## WORK ORDER
Within the records below, find each line that holds the string "none", then copy it.

────────────────────────────────────────

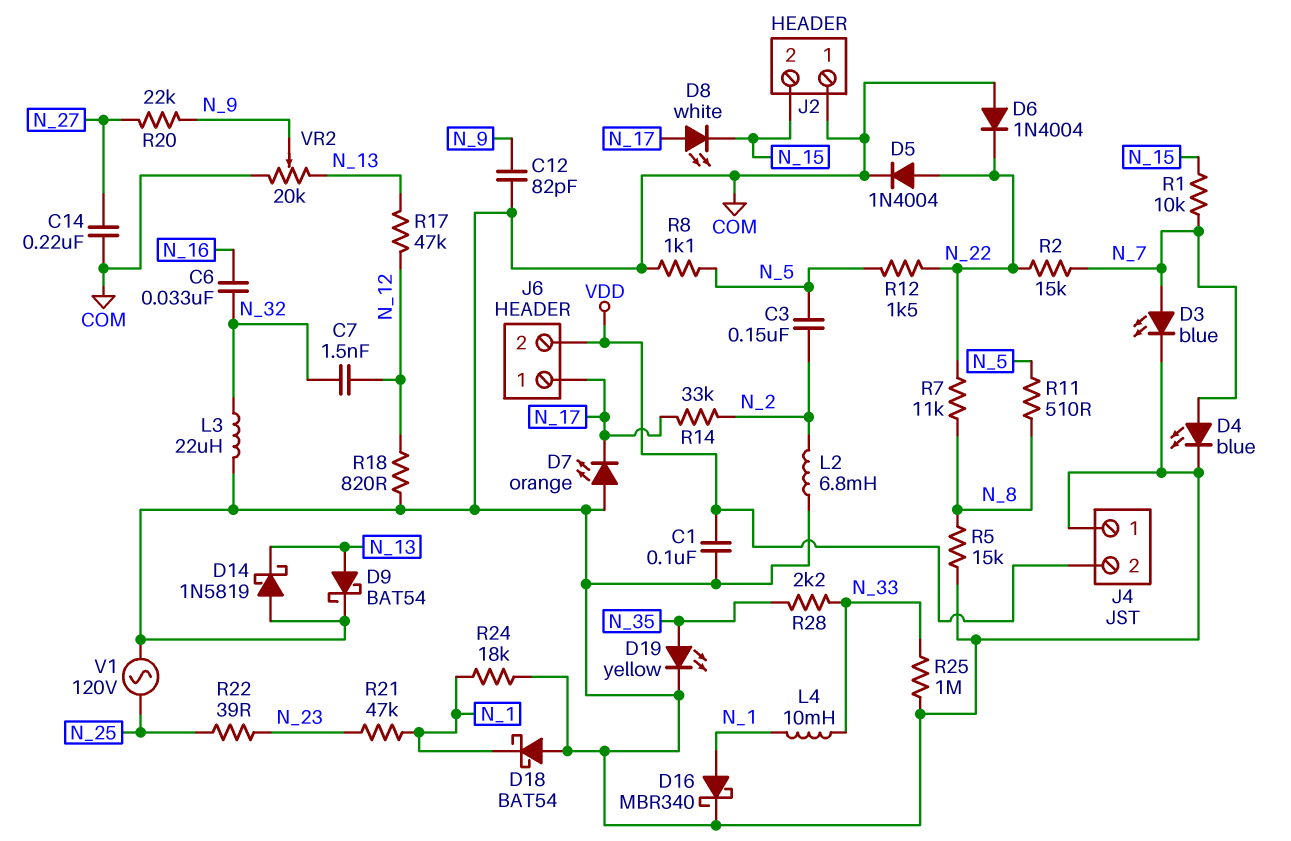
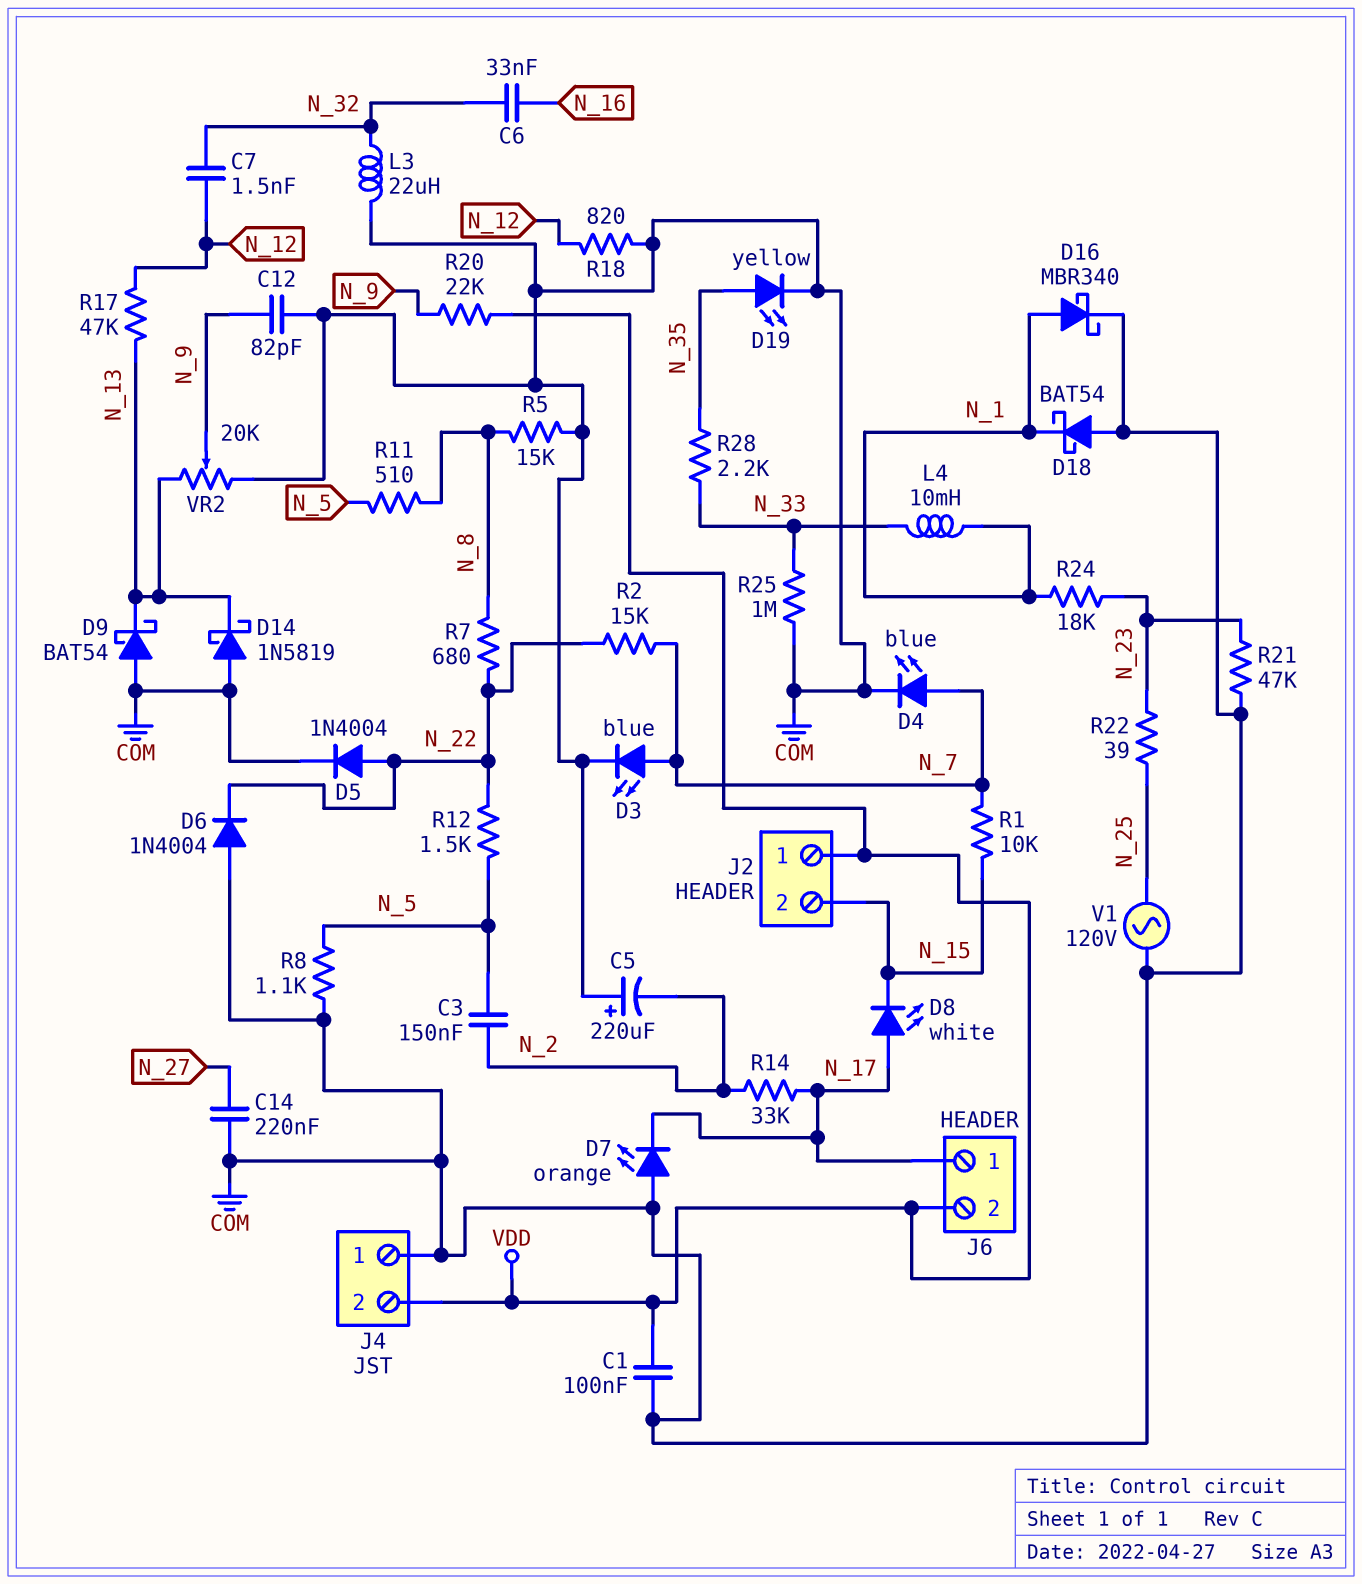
C5: none -> 220uF (plus COM, minus N_2)
D9: schottky BAT54 (A N_13, K COM) -> schottky BAT54 (A COM, K N_13)
J2 pin 1: COM -> VDD
L2: 6.8mH (COM, N_2) -> none
R7: 11k (N_8, N_22) -> 680 (N_8, N_22)
R20: 22k (N_9, N_27) -> 22k (N_9, VDD)
R21: 47k (N_1, N_23) -> 47k (COM, N_23)
R24: 18k (COM, N_1) -> 18k (N_1, N_23)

────────────────────────────────────────

## EXPECTED OUTPUT
C5: none -> 220uF (plus COM, minus N_2)
L2: 6.8mH (COM, N_2) -> none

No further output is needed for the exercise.